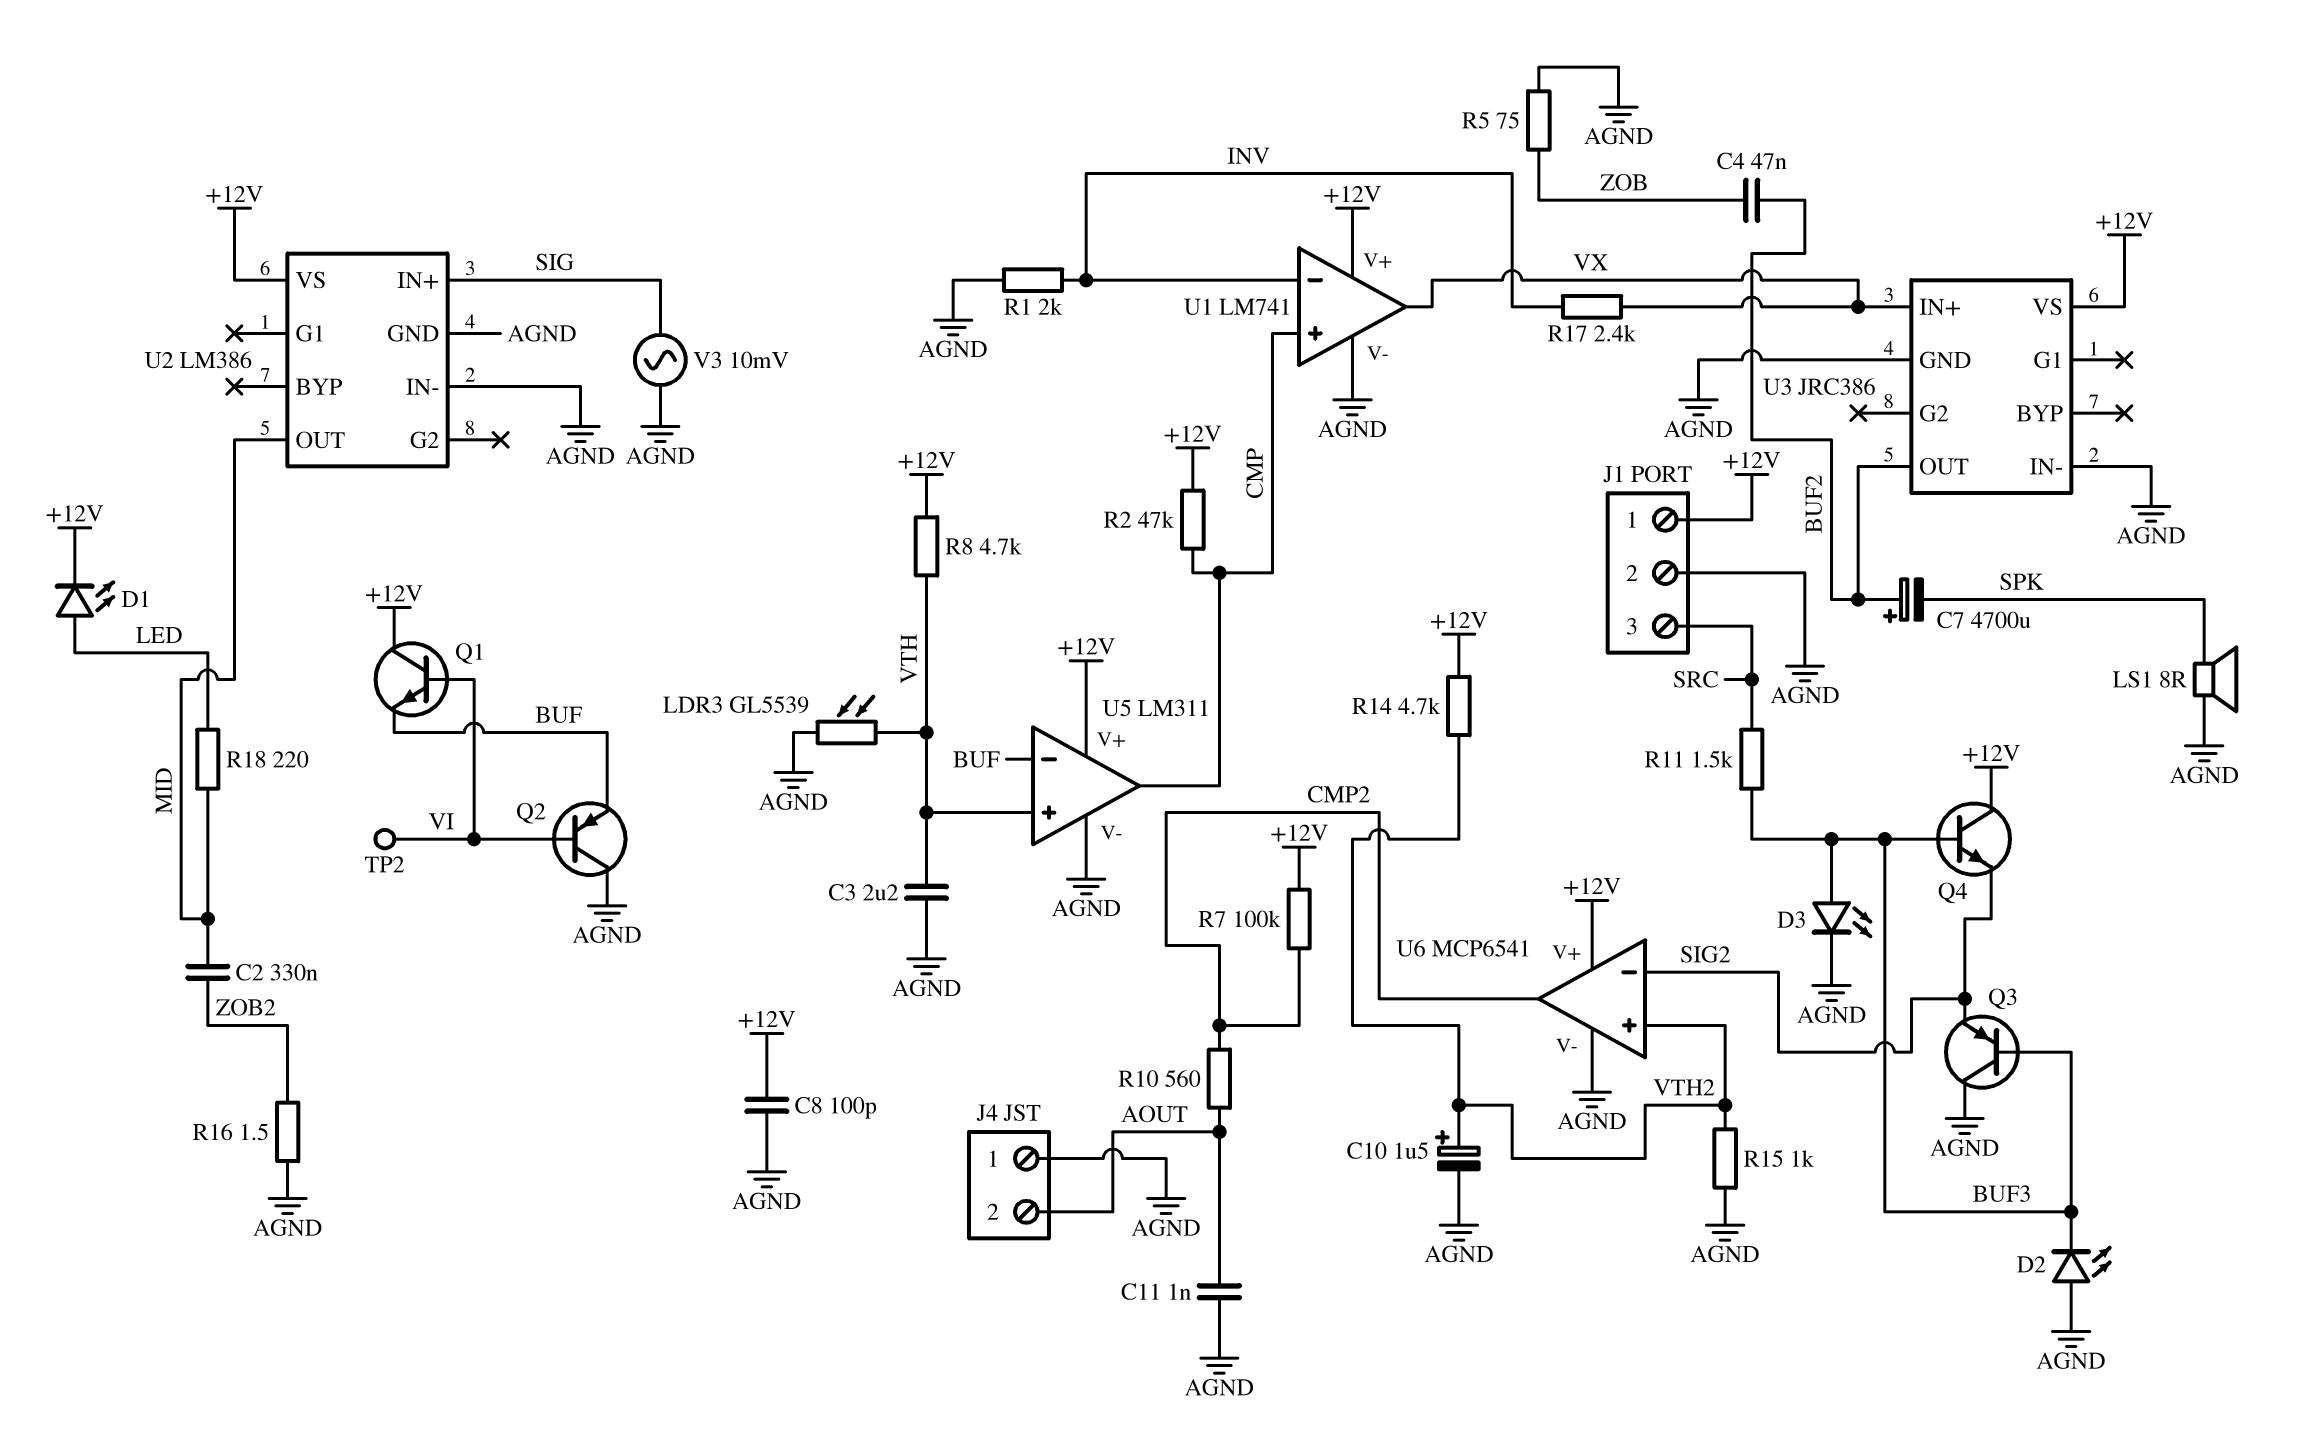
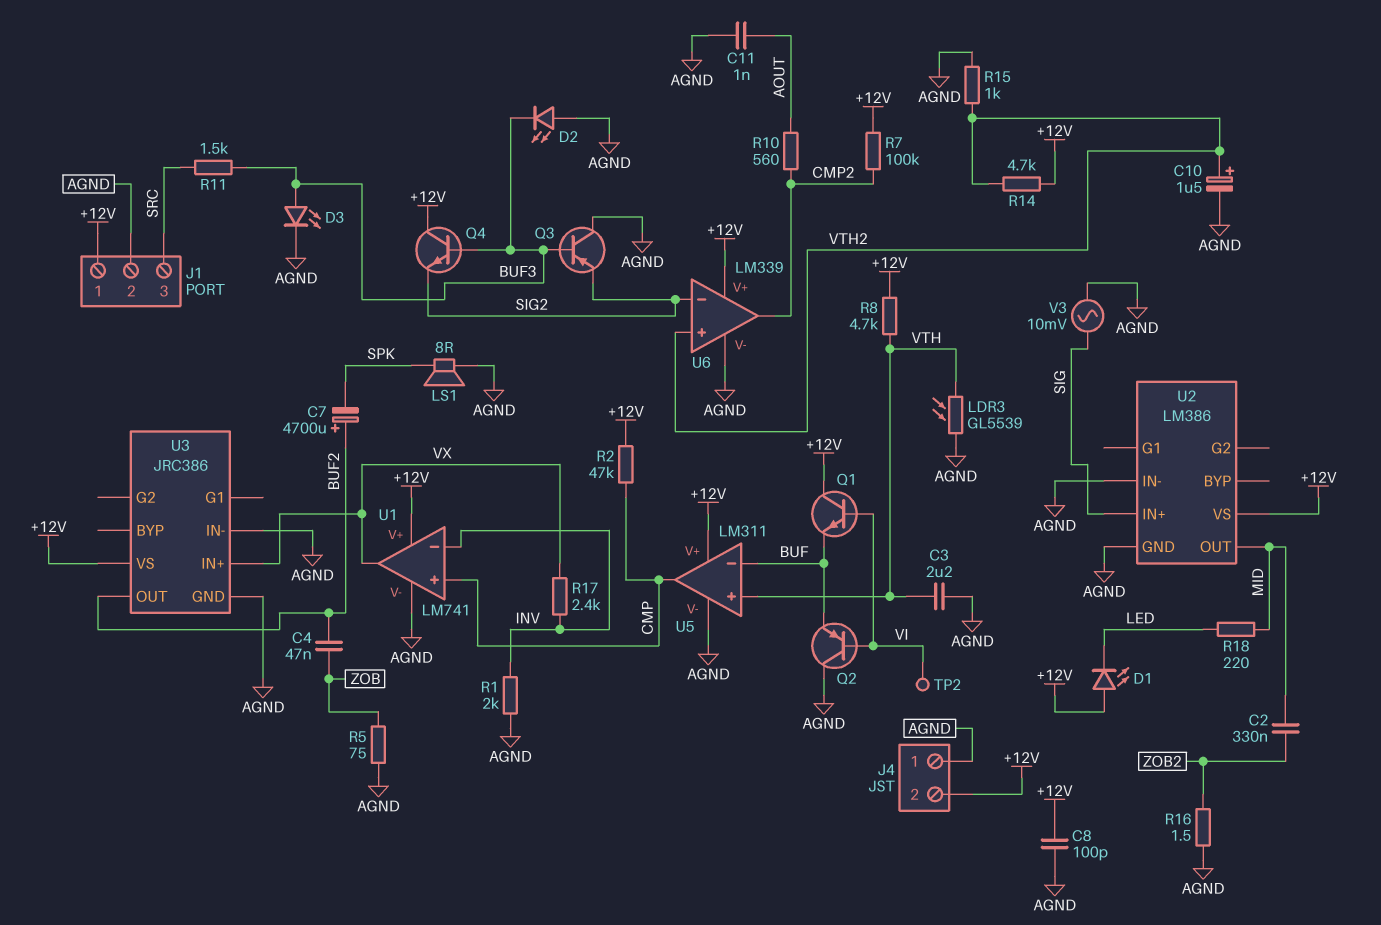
D1: LED (A LED, K +12V) -> LED (A +12V, K LED)
J4 pin 2: AOUT -> +12V
U6: MCP6541 -> LM339

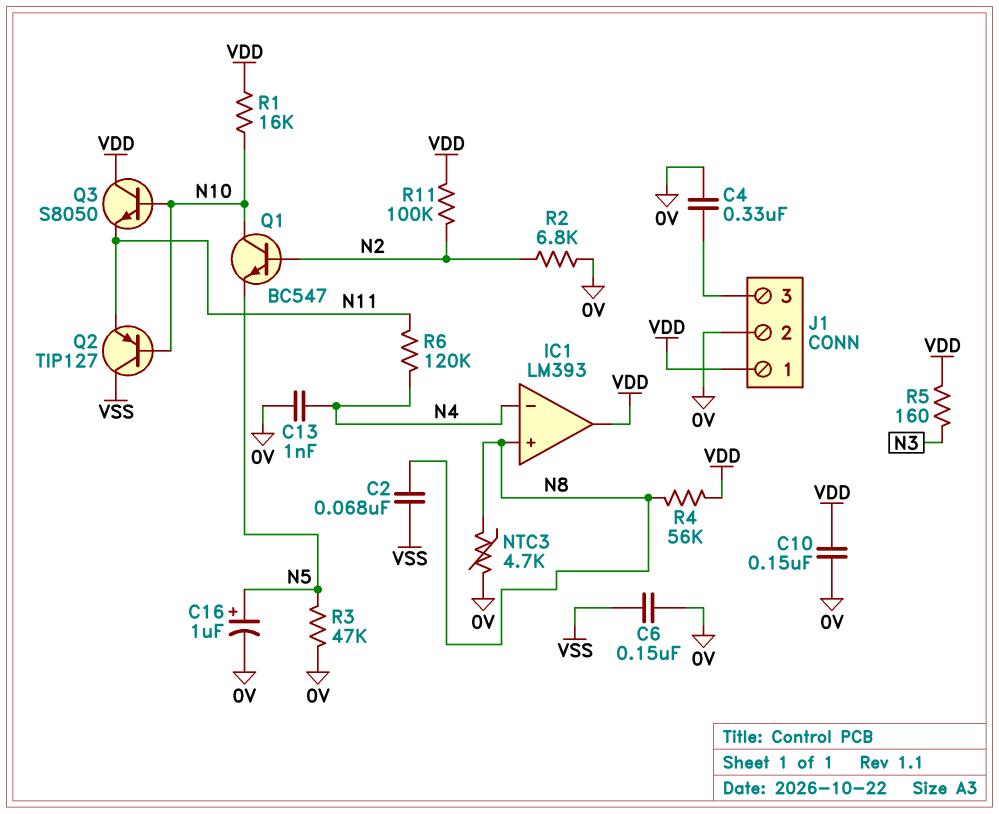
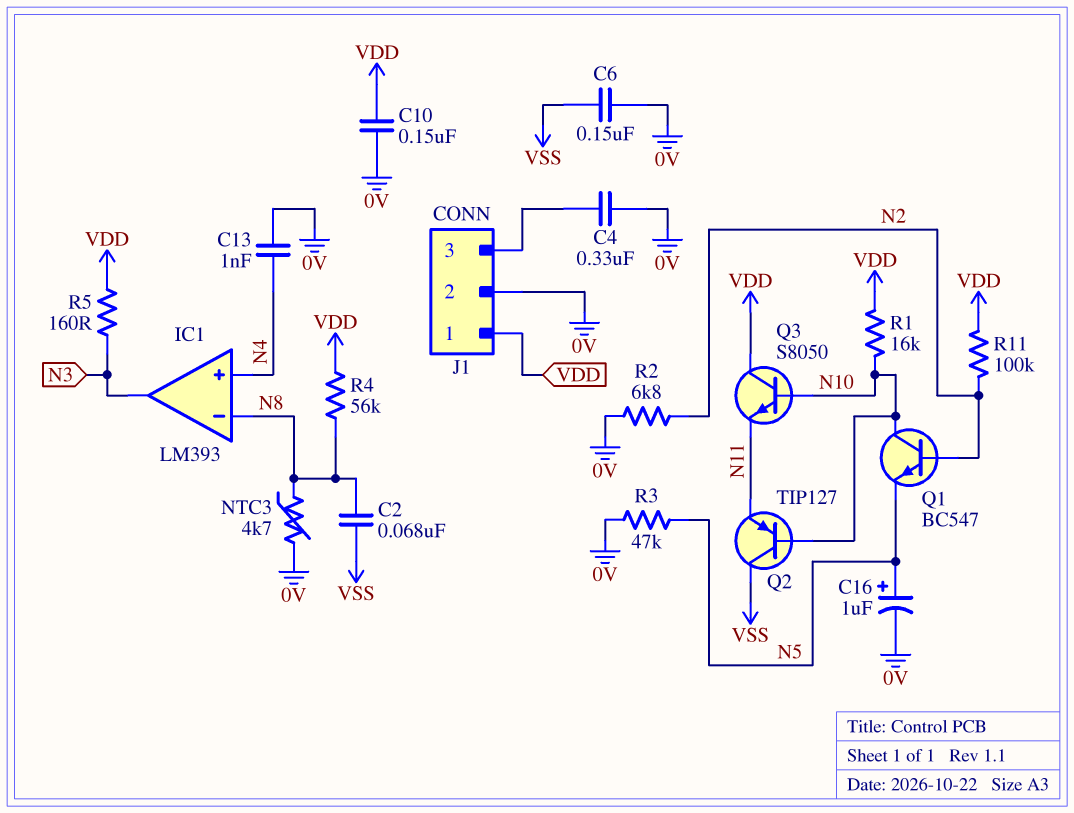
IC1 pin in+: N8 -> N4
IC1 pin in-: N4 -> N8
IC1 pin out: VDD -> N3
R6: 120k (N4, N11) -> none

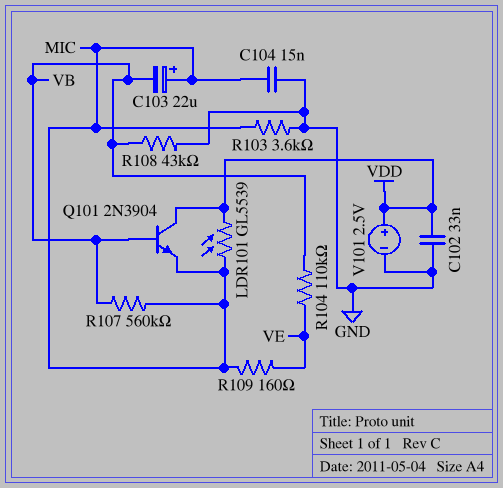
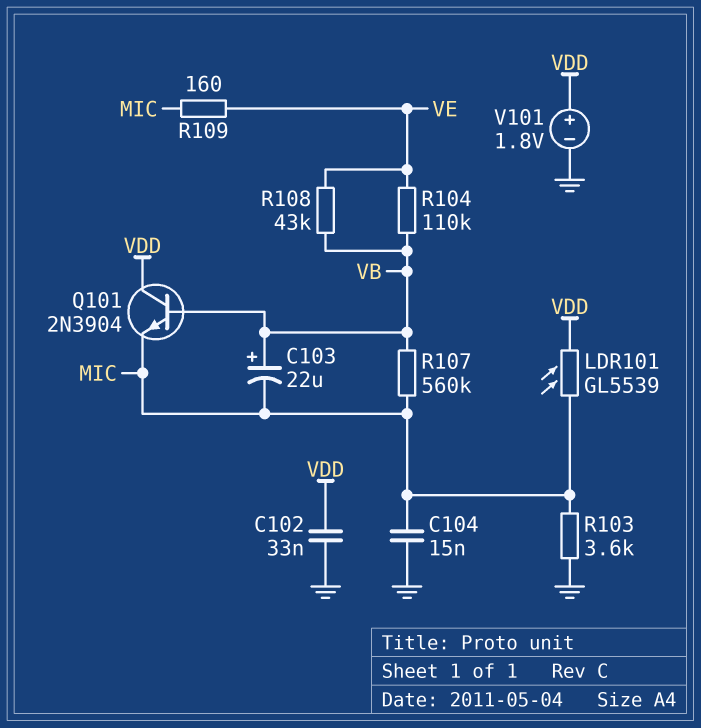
C103: 22uF (plus MIC, minus VB) -> 22uF (plus VB, minus MIC)
R108: 43k (GND, VB) -> 43k (VB, VE)
V101: 2.5V (plus VDD, minus GND) -> 1.8V (plus VDD, minus GND)

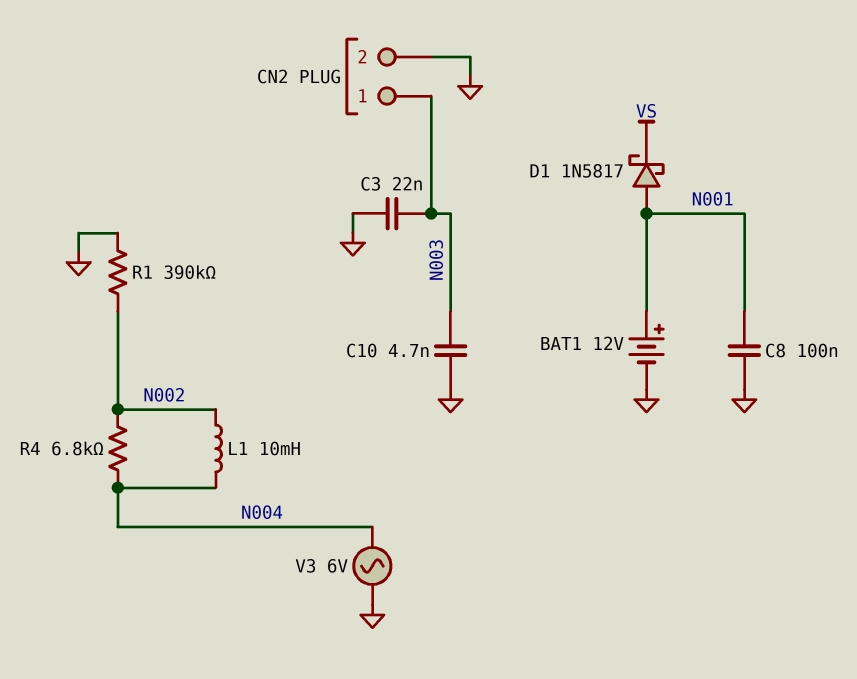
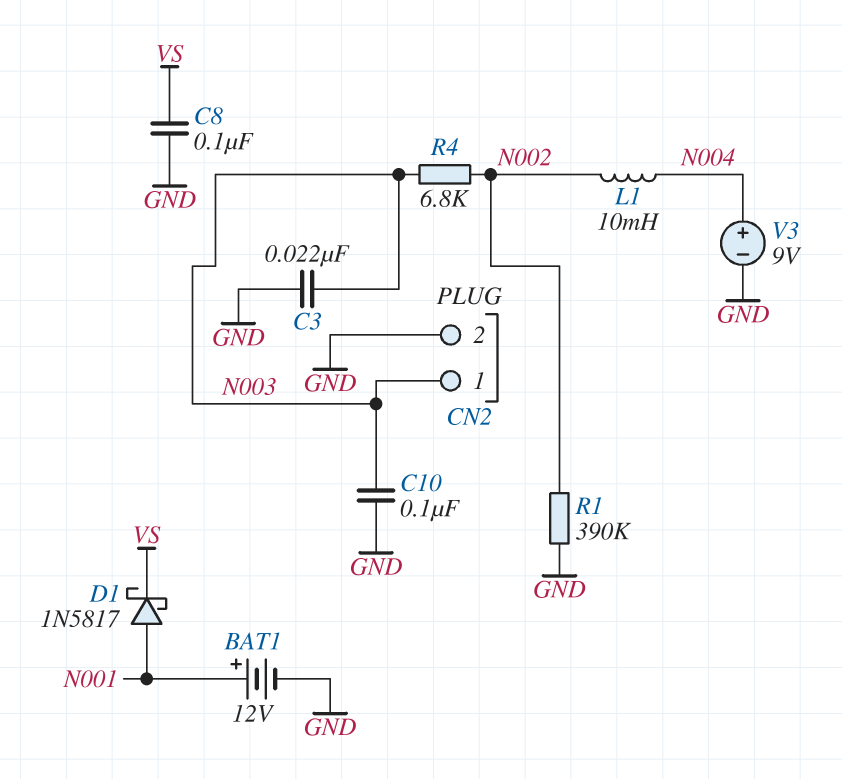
C8: 100nF (GND, N001) -> 100nF (GND, VS)
C10: 4.7nF (GND, N003) -> 100nF (GND, N003)
R4: 6.8k (N002, N004) -> 6.8k (N002, N003)
V3: AC 6V (GND, N004) -> 9V (plus N004, minus GND)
·····
• _Prompt_
Transcribe the entries word for word, without their pictures.

• _Worked solution_
D1: LED (A LED, K +12V) -> LED (A +12V, K LED)
J4 pin 2: AOUT -> +12V
U6: MCP6541 -> LM339

IC1 pin in+: N8 -> N4
IC1 pin in-: N4 -> N8
IC1 pin out: VDD -> N3
R6: 120k (N4, N11) -> none

C103: 22uF (plus MIC, minus VB) -> 22uF (plus VB, minus MIC)
R108: 43k (GND, VB) -> 43k (VB, VE)
V101: 2.5V (plus VDD, minus GND) -> 1.8V (plus VDD, minus GND)

C8: 100nF (GND, N001) -> 100nF (GND, VS)
C10: 4.7nF (GND, N003) -> 100nF (GND, N003)
R4: 6.8k (N002, N004) -> 6.8k (N002, N003)
V3: AC 6V (GND, N004) -> 9V (plus N004, minus GND)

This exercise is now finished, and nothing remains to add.